### YOUR GOAL
Would you print the full listing word for word?

------

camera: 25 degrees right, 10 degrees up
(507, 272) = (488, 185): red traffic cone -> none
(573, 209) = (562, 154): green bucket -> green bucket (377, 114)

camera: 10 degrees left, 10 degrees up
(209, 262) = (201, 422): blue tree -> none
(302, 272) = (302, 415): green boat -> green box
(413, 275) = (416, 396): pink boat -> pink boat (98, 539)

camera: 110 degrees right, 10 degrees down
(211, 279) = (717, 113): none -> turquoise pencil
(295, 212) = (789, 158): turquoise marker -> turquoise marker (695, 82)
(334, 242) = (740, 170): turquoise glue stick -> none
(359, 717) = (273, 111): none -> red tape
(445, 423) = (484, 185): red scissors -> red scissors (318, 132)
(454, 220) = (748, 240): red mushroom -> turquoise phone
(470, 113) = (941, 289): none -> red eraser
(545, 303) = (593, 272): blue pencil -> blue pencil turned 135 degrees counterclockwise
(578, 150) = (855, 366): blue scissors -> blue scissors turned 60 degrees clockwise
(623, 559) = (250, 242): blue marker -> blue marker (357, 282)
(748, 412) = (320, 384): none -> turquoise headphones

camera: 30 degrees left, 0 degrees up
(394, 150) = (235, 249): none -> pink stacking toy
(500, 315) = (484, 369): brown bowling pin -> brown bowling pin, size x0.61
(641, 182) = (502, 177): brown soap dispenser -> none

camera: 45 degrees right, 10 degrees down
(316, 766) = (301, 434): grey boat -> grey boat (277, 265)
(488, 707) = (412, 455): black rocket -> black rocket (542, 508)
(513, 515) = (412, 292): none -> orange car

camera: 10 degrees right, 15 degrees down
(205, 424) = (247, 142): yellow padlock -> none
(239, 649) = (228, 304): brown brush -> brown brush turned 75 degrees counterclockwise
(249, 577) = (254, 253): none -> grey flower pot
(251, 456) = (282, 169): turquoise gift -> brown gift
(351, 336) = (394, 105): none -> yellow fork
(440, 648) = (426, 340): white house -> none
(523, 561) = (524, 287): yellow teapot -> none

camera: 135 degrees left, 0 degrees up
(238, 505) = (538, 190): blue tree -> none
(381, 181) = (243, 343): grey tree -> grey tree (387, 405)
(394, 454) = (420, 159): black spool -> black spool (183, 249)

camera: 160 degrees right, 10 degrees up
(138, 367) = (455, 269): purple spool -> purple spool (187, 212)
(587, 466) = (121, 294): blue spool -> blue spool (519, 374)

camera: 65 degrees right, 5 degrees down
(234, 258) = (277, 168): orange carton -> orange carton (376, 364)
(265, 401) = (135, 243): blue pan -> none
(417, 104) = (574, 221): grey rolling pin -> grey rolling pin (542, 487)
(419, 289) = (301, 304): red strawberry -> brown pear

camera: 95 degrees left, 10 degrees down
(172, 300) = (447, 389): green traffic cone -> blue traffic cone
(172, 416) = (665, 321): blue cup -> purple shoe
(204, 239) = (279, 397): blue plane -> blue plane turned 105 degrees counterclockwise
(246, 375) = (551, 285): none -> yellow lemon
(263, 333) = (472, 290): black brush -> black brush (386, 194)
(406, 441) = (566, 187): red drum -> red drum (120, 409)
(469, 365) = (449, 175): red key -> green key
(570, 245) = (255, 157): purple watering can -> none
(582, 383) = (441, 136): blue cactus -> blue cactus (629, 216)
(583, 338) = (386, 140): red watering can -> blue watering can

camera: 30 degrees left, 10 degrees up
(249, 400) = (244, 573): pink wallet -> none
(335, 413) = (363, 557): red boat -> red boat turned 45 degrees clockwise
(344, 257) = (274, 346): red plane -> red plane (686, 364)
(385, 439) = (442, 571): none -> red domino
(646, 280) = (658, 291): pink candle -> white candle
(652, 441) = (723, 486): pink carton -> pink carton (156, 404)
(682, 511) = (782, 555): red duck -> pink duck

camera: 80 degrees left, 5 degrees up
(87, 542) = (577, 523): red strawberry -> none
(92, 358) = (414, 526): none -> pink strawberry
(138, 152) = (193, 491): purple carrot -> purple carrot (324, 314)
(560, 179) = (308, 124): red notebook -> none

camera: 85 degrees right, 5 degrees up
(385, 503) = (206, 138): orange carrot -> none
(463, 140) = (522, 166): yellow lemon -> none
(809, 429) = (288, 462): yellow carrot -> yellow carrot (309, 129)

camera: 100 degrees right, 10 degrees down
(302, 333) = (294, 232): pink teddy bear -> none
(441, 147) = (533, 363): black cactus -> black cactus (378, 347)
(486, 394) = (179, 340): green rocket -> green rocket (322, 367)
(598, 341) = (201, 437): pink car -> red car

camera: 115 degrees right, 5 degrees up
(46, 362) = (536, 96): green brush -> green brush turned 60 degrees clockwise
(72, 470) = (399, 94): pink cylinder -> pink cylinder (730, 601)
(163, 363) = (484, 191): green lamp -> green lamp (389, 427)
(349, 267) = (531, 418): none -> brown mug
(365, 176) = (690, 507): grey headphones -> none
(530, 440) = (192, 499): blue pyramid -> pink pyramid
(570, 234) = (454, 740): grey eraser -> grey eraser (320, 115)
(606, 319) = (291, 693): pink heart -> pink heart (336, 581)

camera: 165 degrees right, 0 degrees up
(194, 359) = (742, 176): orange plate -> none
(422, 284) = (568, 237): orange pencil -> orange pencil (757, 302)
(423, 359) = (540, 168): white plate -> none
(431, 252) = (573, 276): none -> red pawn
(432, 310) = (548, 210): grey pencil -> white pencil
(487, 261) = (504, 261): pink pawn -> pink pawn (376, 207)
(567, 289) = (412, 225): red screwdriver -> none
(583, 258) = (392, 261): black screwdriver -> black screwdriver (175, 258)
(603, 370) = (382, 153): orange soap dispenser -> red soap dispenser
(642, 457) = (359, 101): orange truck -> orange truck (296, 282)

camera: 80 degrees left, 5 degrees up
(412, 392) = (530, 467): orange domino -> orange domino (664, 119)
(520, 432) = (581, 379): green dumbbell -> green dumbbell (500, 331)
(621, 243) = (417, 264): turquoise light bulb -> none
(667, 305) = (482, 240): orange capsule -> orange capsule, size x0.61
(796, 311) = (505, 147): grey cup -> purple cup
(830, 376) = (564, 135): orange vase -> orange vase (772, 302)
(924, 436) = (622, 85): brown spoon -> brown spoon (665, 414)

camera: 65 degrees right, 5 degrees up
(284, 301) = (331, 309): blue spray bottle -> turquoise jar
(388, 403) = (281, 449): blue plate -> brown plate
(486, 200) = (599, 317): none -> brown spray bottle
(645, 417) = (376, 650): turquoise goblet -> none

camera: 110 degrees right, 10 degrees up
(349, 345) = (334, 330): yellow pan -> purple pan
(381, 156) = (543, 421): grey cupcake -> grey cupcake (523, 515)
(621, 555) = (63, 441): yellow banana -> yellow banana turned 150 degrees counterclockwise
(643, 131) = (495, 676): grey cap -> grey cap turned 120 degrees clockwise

------

### TASK RESPONSE
camera: 25 degrees right, 10 degrees up
(507, 272) = (488, 185): red traffic cone -> none
(573, 209) = (562, 154): green bucket -> green bucket (377, 114)

camera: 10 degrees left, 10 degrees up
(209, 262) = (201, 422): blue tree -> none
(302, 272) = (302, 415): green boat -> green box
(413, 275) = (416, 396): pink boat -> pink boat (98, 539)

camera: 110 degrees right, 10 degrees down
(211, 279) = (717, 113): none -> turquoise pencil
(295, 212) = (789, 158): turquoise marker -> turquoise marker (695, 82)
(334, 242) = (740, 170): turquoise glue stick -> none
(359, 717) = (273, 111): none -> red tape
(445, 423) = (484, 185): red scissors -> red scissors (318, 132)
(454, 220) = (748, 240): red mushroom -> turquoise phone
(470, 113) = (941, 289): none -> red eraser
(545, 303) = (593, 272): blue pencil -> blue pencil turned 135 degrees counterclockwise
(578, 150) = (855, 366): blue scissors -> blue scissors turned 60 degrees clockwise
(623, 559) = (250, 242): blue marker -> blue marker (357, 282)
(748, 412) = (320, 384): none -> turquoise headphones

camera: 30 degrees left, 0 degrees up
(394, 150) = (235, 249): none -> pink stacking toy
(500, 315) = (484, 369): brown bowling pin -> brown bowling pin, size x0.61
(641, 182) = (502, 177): brown soap dispenser -> none

camera: 45 degrees right, 10 degrees down
(316, 766) = (301, 434): grey boat -> grey boat (277, 265)
(488, 707) = (412, 455): black rocket -> black rocket (542, 508)
(513, 515) = (412, 292): none -> orange car

camera: 10 degrees right, 15 degrees down
(205, 424) = (247, 142): yellow padlock -> none
(239, 649) = (228, 304): brown brush -> brown brush turned 75 degrees counterclockwise
(249, 577) = (254, 253): none -> grey flower pot
(251, 456) = (282, 169): turquoise gift -> brown gift
(351, 336) = (394, 105): none -> yellow fork
(440, 648) = (426, 340): white house -> none
(523, 561) = (524, 287): yellow teapot -> none

camera: 135 degrees left, 0 degrees up
(238, 505) = (538, 190): blue tree -> none
(381, 181) = (243, 343): grey tree -> grey tree (387, 405)
(394, 454) = (420, 159): black spool -> black spool (183, 249)

camera: 160 degrees right, 10 degrees up
(138, 367) = (455, 269): purple spool -> purple spool (187, 212)
(587, 466) = (121, 294): blue spool -> blue spool (519, 374)

camera: 65 degrees right, 5 degrees down
(234, 258) = (277, 168): orange carton -> orange carton (376, 364)
(265, 401) = (135, 243): blue pan -> none
(417, 104) = (574, 221): grey rolling pin -> grey rolling pin (542, 487)
(419, 289) = (301, 304): red strawberry -> brown pear

camera: 95 degrees left, 10 degrees down
(172, 300) = (447, 389): green traffic cone -> blue traffic cone
(172, 416) = (665, 321): blue cup -> purple shoe
(204, 239) = (279, 397): blue plane -> blue plane turned 105 degrees counterclockwise
(246, 375) = (551, 285): none -> yellow lemon
(263, 333) = (472, 290): black brush -> black brush (386, 194)
(406, 441) = (566, 187): red drum -> red drum (120, 409)
(469, 365) = (449, 175): red key -> green key
(570, 245) = (255, 157): purple watering can -> none
(582, 383) = (441, 136): blue cactus -> blue cactus (629, 216)
(583, 338) = (386, 140): red watering can -> blue watering can

camera: 30 degrees left, 10 degrees up
(249, 400) = (244, 573): pink wallet -> none
(335, 413) = (363, 557): red boat -> red boat turned 45 degrees clockwise
(344, 257) = (274, 346): red plane -> red plane (686, 364)
(385, 439) = (442, 571): none -> red domino
(646, 280) = (658, 291): pink candle -> white candle
(652, 441) = (723, 486): pink carton -> pink carton (156, 404)
(682, 511) = (782, 555): red duck -> pink duck

camera: 80 degrees left, 5 degrees up
(87, 542) = (577, 523): red strawberry -> none
(92, 358) = (414, 526): none -> pink strawberry
(138, 152) = (193, 491): purple carrot -> purple carrot (324, 314)
(560, 179) = (308, 124): red notebook -> none

camera: 85 degrees right, 5 degrees up
(385, 503) = (206, 138): orange carrot -> none
(463, 140) = (522, 166): yellow lemon -> none
(809, 429) = (288, 462): yellow carrot -> yellow carrot (309, 129)

camera: 100 degrees right, 10 degrees down
(302, 333) = (294, 232): pink teddy bear -> none
(441, 147) = (533, 363): black cactus -> black cactus (378, 347)
(486, 394) = (179, 340): green rocket -> green rocket (322, 367)
(598, 341) = (201, 437): pink car -> red car

camera: 115 degrees right, 5 degrees up
(46, 362) = (536, 96): green brush -> green brush turned 60 degrees clockwise
(72, 470) = (399, 94): pink cylinder -> pink cylinder (730, 601)
(163, 363) = (484, 191): green lamp -> green lamp (389, 427)
(349, 267) = (531, 418): none -> brown mug
(365, 176) = (690, 507): grey headphones -> none
(530, 440) = (192, 499): blue pyramid -> pink pyramid
(570, 234) = (454, 740): grey eraser -> grey eraser (320, 115)
(606, 319) = (291, 693): pink heart -> pink heart (336, 581)

camera: 165 degrees right, 0 degrees up
(194, 359) = (742, 176): orange plate -> none
(422, 284) = (568, 237): orange pencil -> orange pencil (757, 302)
(423, 359) = (540, 168): white plate -> none
(431, 252) = (573, 276): none -> red pawn
(432, 310) = (548, 210): grey pencil -> white pencil
(487, 261) = (504, 261): pink pawn -> pink pawn (376, 207)
(567, 289) = (412, 225): red screwdriver -> none
(583, 258) = (392, 261): black screwdriver -> black screwdriver (175, 258)
(603, 370) = (382, 153): orange soap dispenser -> red soap dispenser
(642, 457) = (359, 101): orange truck -> orange truck (296, 282)

camera: 80 degrees left, 5 degrees up
(412, 392) = (530, 467): orange domino -> orange domino (664, 119)
(520, 432) = (581, 379): green dumbbell -> green dumbbell (500, 331)
(621, 243) = (417, 264): turquoise light bulb -> none
(667, 305) = (482, 240): orange capsule -> orange capsule, size x0.61
(796, 311) = (505, 147): grey cup -> purple cup
(830, 376) = (564, 135): orange vase -> orange vase (772, 302)
(924, 436) = (622, 85): brown spoon -> brown spoon (665, 414)

camera: 65 degrees right, 5 degrees up
(284, 301) = (331, 309): blue spray bottle -> turquoise jar
(388, 403) = (281, 449): blue plate -> brown plate
(486, 200) = (599, 317): none -> brown spray bottle
(645, 417) = (376, 650): turquoise goblet -> none

camera: 110 degrees right, 10 degrees up
(349, 345) = (334, 330): yellow pan -> purple pan
(381, 156) = (543, 421): grey cupcake -> grey cupcake (523, 515)
(621, 555) = (63, 441): yellow banana -> yellow banana turned 150 degrees counterclockwise
(643, 131) = (495, 676): grey cap -> grey cap turned 120 degrees clockwise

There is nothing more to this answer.